(Before-and-after object listings)
╭──

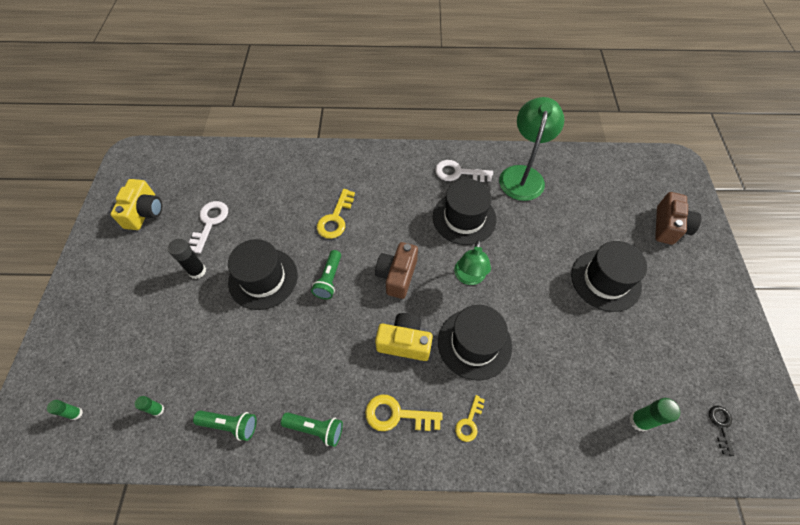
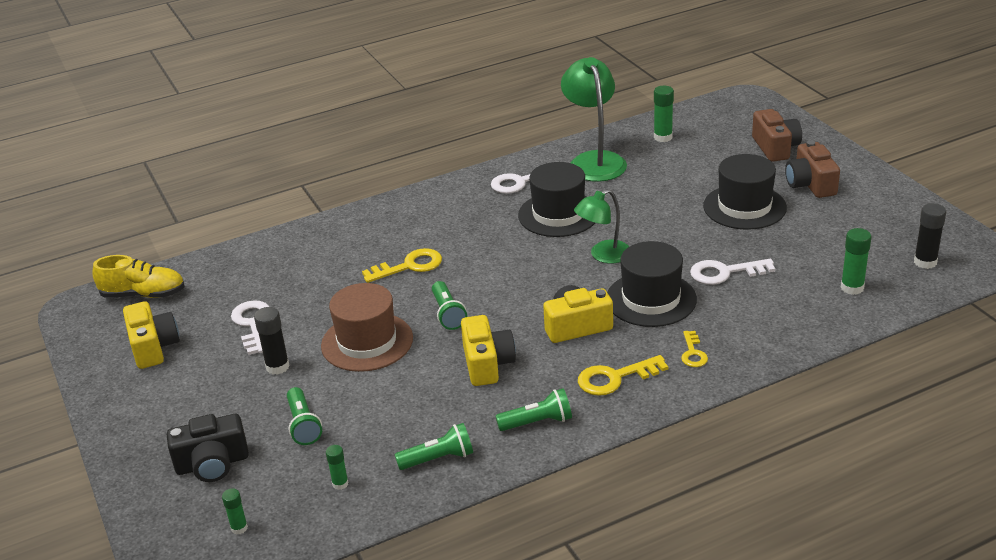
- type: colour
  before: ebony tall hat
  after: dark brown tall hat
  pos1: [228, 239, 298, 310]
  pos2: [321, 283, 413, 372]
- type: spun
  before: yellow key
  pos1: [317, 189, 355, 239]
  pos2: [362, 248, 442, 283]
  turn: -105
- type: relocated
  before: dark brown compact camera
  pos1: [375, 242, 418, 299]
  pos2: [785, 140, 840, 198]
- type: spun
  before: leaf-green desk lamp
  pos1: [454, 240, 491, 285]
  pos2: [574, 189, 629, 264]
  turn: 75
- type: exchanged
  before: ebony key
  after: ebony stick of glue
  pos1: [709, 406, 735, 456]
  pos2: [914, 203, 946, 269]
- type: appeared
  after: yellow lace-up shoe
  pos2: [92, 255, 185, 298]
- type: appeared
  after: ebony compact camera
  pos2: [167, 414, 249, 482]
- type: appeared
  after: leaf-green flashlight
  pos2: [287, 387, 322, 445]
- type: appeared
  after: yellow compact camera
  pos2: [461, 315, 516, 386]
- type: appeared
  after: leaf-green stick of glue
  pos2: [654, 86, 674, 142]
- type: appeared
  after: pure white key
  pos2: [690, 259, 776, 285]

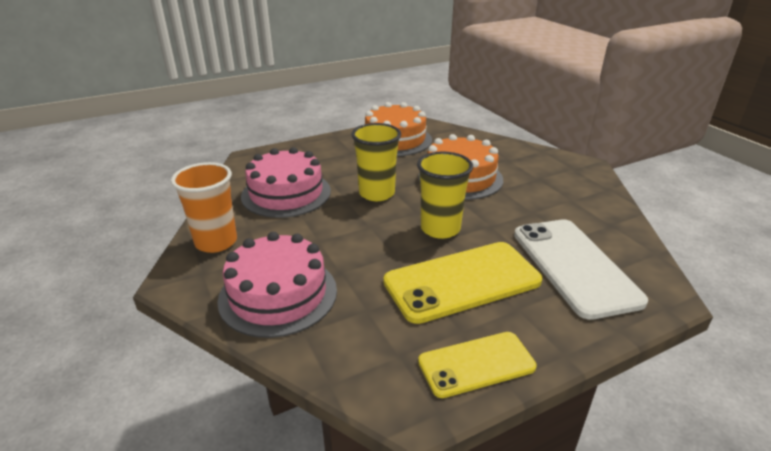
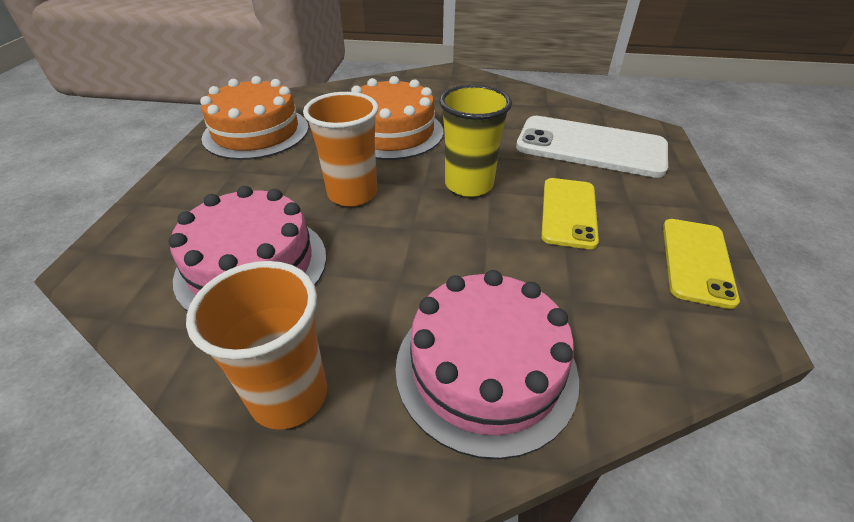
- type: colour
  before: yellow beaker
  after: orange beaker
  pos1: [351, 123, 401, 201]
  pos2: [303, 92, 378, 207]
- type: size
  before: yellow mobile phone
  pos1: [384, 242, 542, 324]
  pos2: [541, 178, 599, 249]
  scale: 0.61

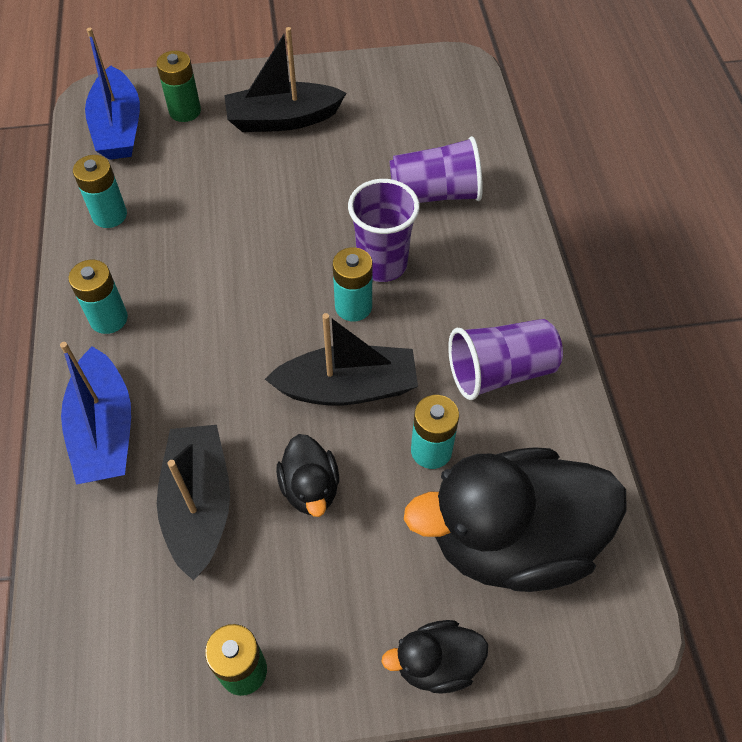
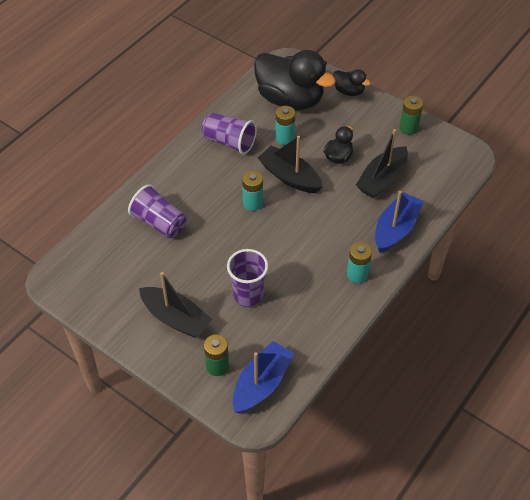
- type: missing
  before: teal power cell
  pos1: [73, 155, 127, 228]
- type: relocated
  before: violet beaker
  pos1: [348, 179, 420, 282]
  pos2: [227, 249, 268, 307]

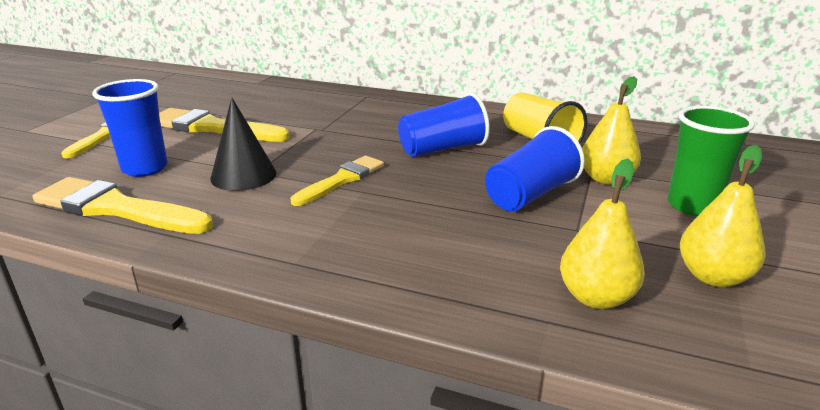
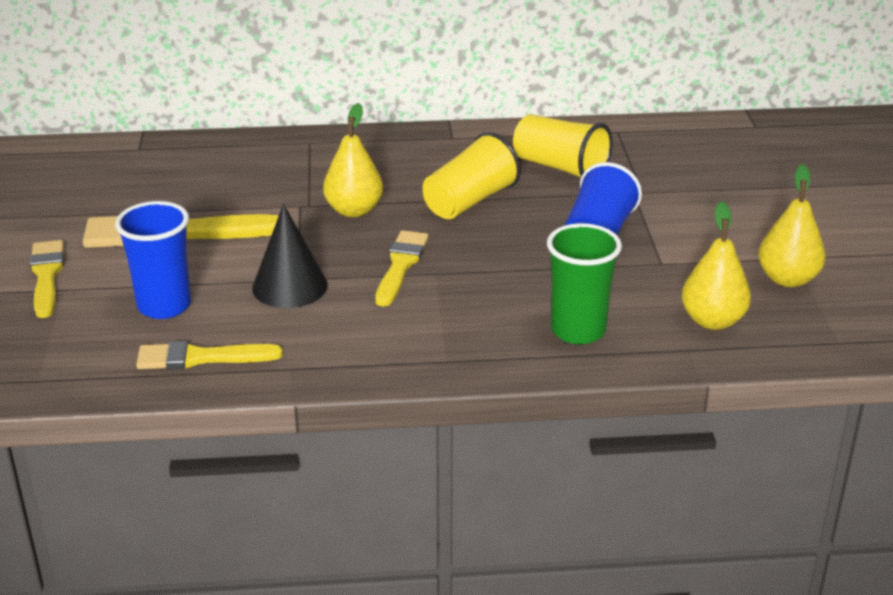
- type: size
  before: yellow brush
  pos1: [33, 177, 213, 234]
  pos2: [136, 341, 283, 370]
  scale: 0.64
- type: colour
  before: royal blue beaker
  after: yellow beaker
  pos1: [398, 93, 490, 157]
  pos2: [423, 132, 521, 219]
- type: relocated
  before: yellow pear
  pos1: [582, 76, 641, 185]
  pos2: [323, 103, 383, 217]
- type: relocated
  before: leaf-green beaker
  pos1: [667, 106, 755, 216]
  pos2: [547, 223, 622, 344]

╰──

What is asked for is an exact copy of the lines above from the one containing "pos2: [321, 283, 413, 372]" through the one containing "pos2: [461, 315, 516, 386]", and only those.

▶ Response to this exercise:
  pos2: [321, 283, 413, 372]
- type: spun
  before: yellow key
  pos1: [317, 189, 355, 239]
  pos2: [362, 248, 442, 283]
  turn: -105
- type: relocated
  before: dark brown compact camera
  pos1: [375, 242, 418, 299]
  pos2: [785, 140, 840, 198]
- type: spun
  before: leaf-green desk lamp
  pos1: [454, 240, 491, 285]
  pos2: [574, 189, 629, 264]
  turn: 75
- type: exchanged
  before: ebony key
  after: ebony stick of glue
  pos1: [709, 406, 735, 456]
  pos2: [914, 203, 946, 269]
- type: appeared
  after: yellow lace-up shoe
  pos2: [92, 255, 185, 298]
- type: appeared
  after: ebony compact camera
  pos2: [167, 414, 249, 482]
- type: appeared
  after: leaf-green flashlight
  pos2: [287, 387, 322, 445]
- type: appeared
  after: yellow compact camera
  pos2: [461, 315, 516, 386]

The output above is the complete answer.